Dataset excerpts:
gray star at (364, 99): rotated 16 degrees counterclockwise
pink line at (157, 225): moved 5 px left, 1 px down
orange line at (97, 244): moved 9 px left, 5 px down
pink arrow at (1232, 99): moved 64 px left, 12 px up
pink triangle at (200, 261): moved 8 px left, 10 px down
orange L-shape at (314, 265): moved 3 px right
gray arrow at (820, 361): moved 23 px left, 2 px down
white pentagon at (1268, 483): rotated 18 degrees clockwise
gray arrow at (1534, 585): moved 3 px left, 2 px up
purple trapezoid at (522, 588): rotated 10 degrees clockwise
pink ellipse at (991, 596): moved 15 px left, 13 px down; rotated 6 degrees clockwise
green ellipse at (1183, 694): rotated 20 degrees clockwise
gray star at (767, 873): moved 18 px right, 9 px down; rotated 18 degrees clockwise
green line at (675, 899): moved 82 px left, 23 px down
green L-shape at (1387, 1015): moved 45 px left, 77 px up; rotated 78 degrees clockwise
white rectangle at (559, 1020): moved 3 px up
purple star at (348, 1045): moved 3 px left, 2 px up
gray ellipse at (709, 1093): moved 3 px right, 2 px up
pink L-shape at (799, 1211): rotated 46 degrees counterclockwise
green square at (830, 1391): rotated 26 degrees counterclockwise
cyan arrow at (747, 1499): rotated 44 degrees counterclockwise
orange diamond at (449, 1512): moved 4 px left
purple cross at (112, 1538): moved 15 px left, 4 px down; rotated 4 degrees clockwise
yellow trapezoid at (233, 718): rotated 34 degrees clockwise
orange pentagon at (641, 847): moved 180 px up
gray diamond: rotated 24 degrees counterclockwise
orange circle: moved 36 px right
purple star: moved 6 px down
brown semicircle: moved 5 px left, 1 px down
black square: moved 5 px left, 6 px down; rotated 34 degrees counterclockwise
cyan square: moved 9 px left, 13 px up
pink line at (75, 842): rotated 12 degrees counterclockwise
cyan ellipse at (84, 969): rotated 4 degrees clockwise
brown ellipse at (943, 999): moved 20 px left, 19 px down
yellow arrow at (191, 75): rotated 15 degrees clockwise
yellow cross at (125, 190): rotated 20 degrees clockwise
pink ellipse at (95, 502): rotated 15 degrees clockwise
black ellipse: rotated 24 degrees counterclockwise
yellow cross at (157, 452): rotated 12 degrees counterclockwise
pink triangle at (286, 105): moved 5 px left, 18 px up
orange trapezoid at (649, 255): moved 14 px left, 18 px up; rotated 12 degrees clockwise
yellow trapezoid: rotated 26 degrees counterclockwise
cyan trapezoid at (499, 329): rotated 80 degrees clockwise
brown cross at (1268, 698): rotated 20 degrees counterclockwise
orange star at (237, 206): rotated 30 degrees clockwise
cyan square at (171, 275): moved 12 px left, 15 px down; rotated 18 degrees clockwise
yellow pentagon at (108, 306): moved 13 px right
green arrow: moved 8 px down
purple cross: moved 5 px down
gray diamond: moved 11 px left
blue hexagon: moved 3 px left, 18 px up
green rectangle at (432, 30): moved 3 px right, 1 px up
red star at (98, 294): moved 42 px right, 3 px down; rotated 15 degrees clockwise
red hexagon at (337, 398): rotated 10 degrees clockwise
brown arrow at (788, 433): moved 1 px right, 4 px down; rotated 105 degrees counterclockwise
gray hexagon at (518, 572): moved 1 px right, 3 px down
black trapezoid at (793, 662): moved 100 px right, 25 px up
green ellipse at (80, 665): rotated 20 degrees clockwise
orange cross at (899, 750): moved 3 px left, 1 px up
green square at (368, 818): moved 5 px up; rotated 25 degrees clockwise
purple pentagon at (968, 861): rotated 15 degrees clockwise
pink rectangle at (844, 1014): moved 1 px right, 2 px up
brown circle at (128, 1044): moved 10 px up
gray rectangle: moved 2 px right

# [Exercise]
Count the lines of the records that contain the string "hexagon", treating uppercase and lowercase as different. Give only the number.

# [Exercise response]
3